WHAT THE EXERCISE ASKS:
Gather every line in the rows below that contains the string "wood", copying each line in full. Matching is case-sensitive.

Spatial questions about pictures:
>> begin
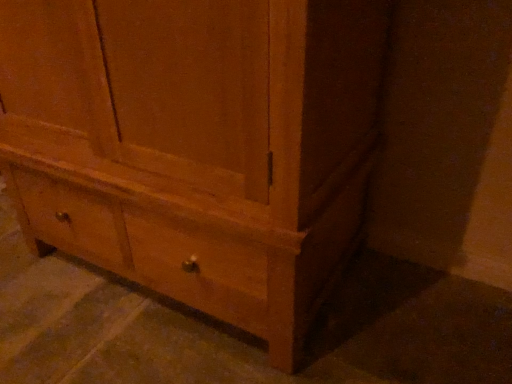
What do you see at coordinates (196, 145) in the screenshot? The image size is (512, 384). I see `matte wood chest of drawers at center` at bounding box center [196, 145].

Identify the location of matte wood chest of drawers at center. (196, 145).

The height and width of the screenshot is (384, 512). What are the coordinates of `matte wood chest of drawers at center` in the screenshot? It's located at (196, 145).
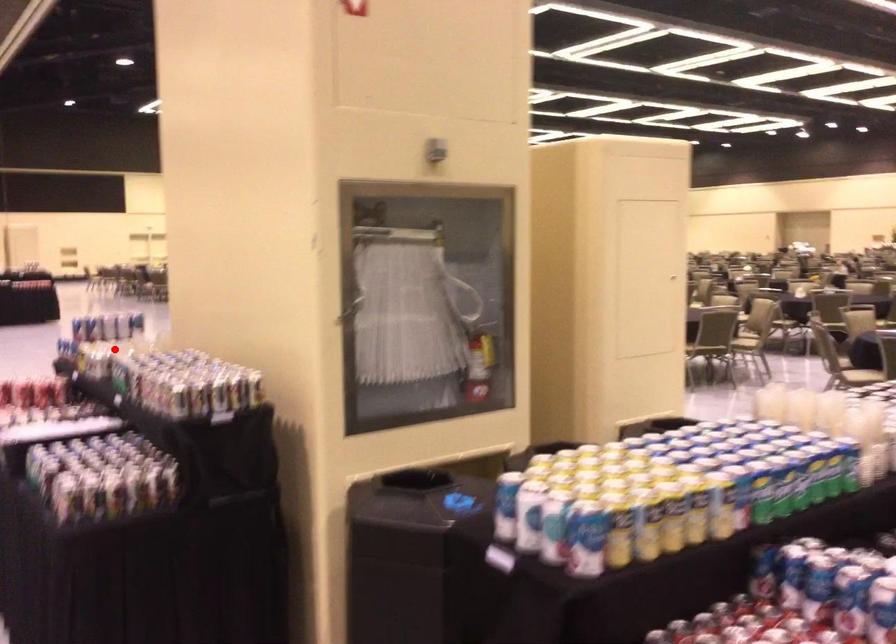
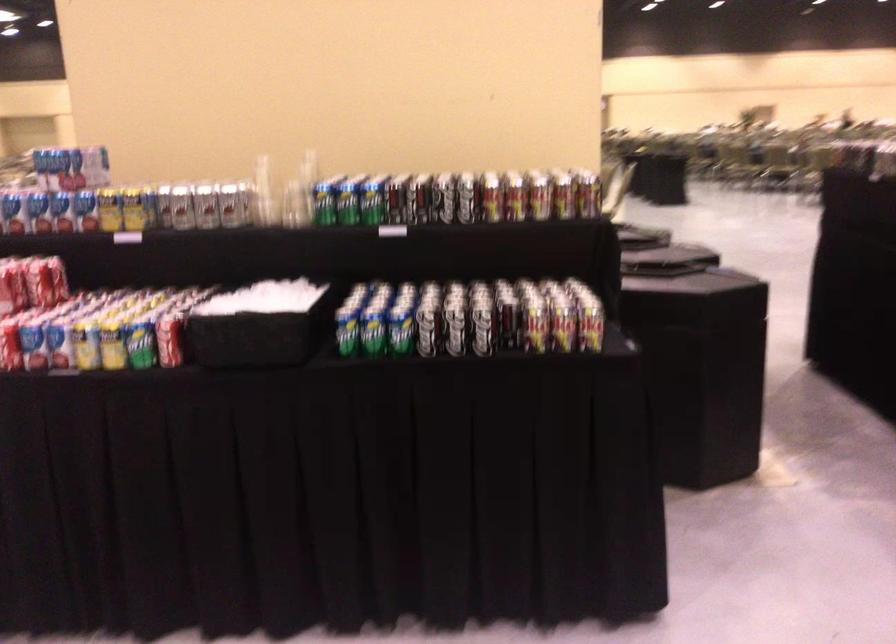
Find the pixel in the second image that matches the highlighted location in the first image.

(228, 205)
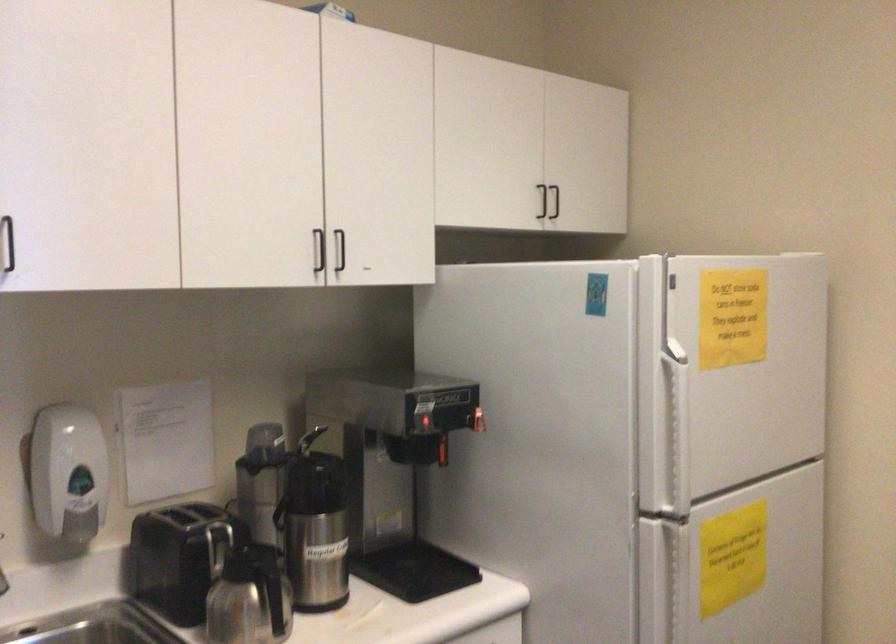
Describe the element at coordinates (67, 473) in the screenshot. I see `the soap dispenser lever` at that location.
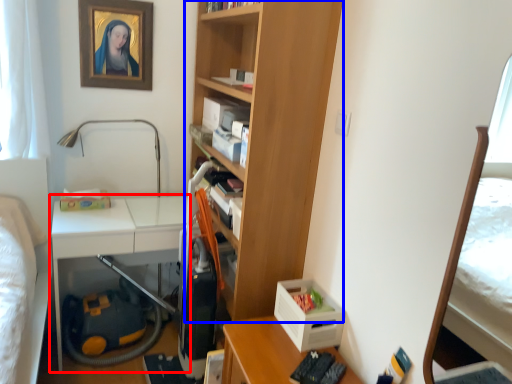
Question: Which object is closer to the camera taking this photo, table (highlighted by a red box) or bookcase (highlighted by a blue box)?

Choices:
 (A) table
 (B) bookcase

Answer: (B)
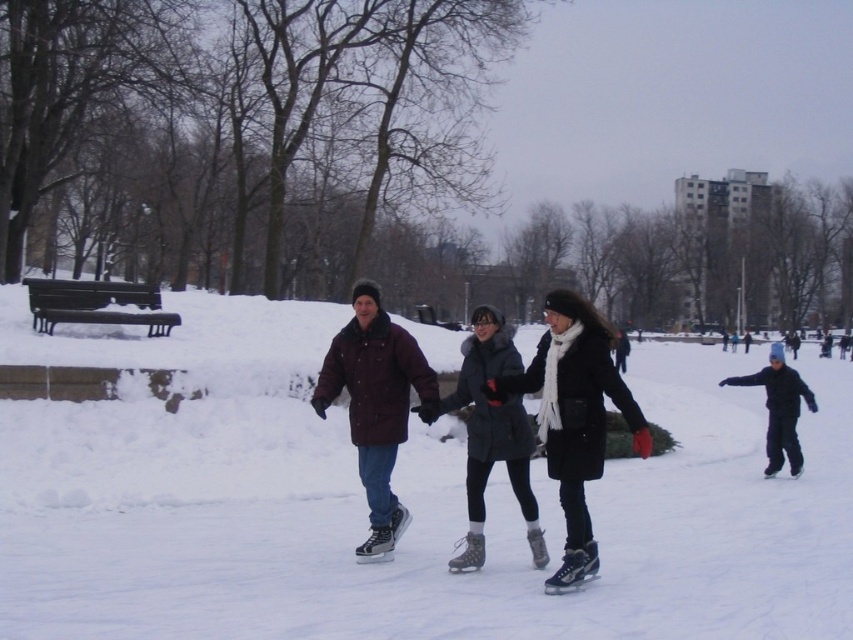
In the winter ice skating scene, you notice two people wearing the black matte coat at center and the maroon woolen jacket at center. Which person is shorter in height?

The black matte coat at center is not as tall as maroon woolen jacket at center, so the person wearing the black matte coat at center is shorter.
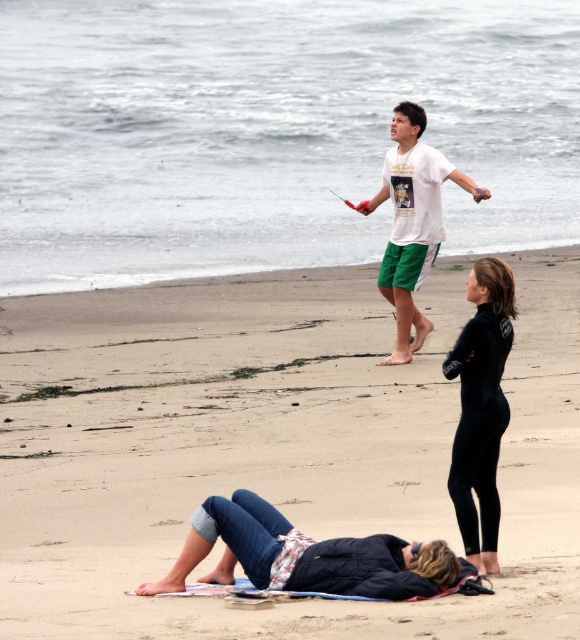
Question: Does smooth tan sand at center have a lesser width compared to denim pants at lower left?

Choices:
 (A) yes
 (B) no

Answer: (B)

Question: Can you confirm if smooth tan sand at center is bigger than black wetsuit at lower right?

Choices:
 (A) no
 (B) yes

Answer: (B)

Question: Which object is positioned closest to the smooth tan sand at center?

Choices:
 (A) white t-shirt at upper center
 (B) denim pants at lower left

Answer: (B)

Question: Is smooth tan sand at center in front of denim pants at lower left?

Choices:
 (A) no
 (B) yes

Answer: (B)

Question: Which of the following is the closest to the observer?

Choices:
 (A) (477, 344)
 (B) (90, 598)
 (C) (343, 592)
 (D) (435, 212)

Answer: (C)

Question: Which point is closer to the camera taking this photo?

Choices:
 (A) (490, 403)
 (B) (313, 483)
 (C) (436, 227)

Answer: (A)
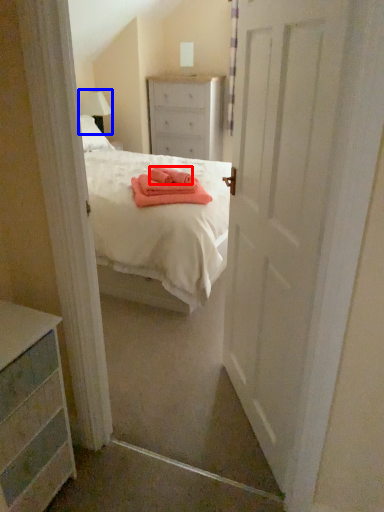
Question: Which point is further to the camera, cloth (highlighted by a red box) or lamp (highlighted by a blue box)?

Choices:
 (A) cloth
 (B) lamp

Answer: (B)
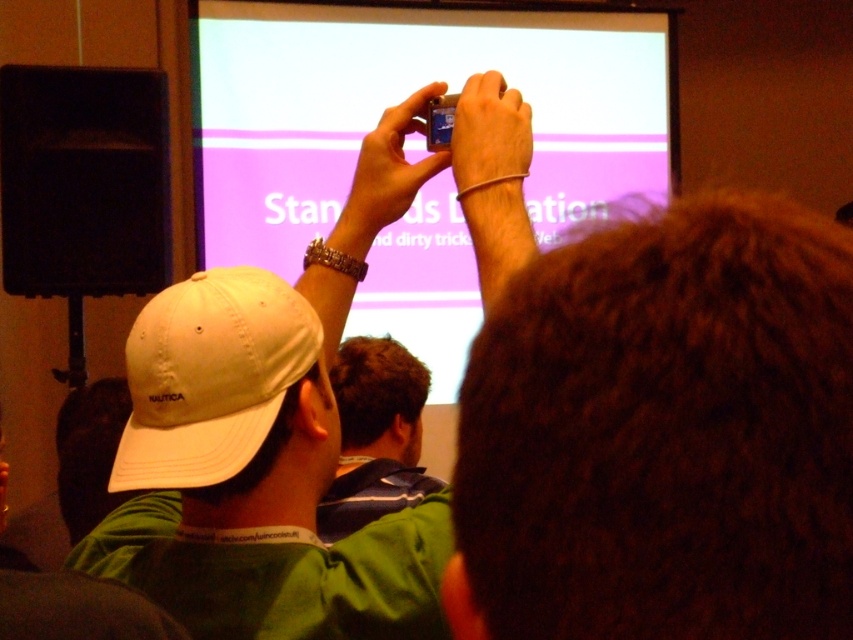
>> end
EXERCISE RESULT:
What do you see at coordinates (196, 145) in the screenshot? The image size is (512, 384). I see `matte wood chest of drawers at center` at bounding box center [196, 145].
Identify the location of matte wood chest of drawers at center. (196, 145).
The height and width of the screenshot is (384, 512). What are the coordinates of `matte wood chest of drawers at center` in the screenshot? It's located at (196, 145).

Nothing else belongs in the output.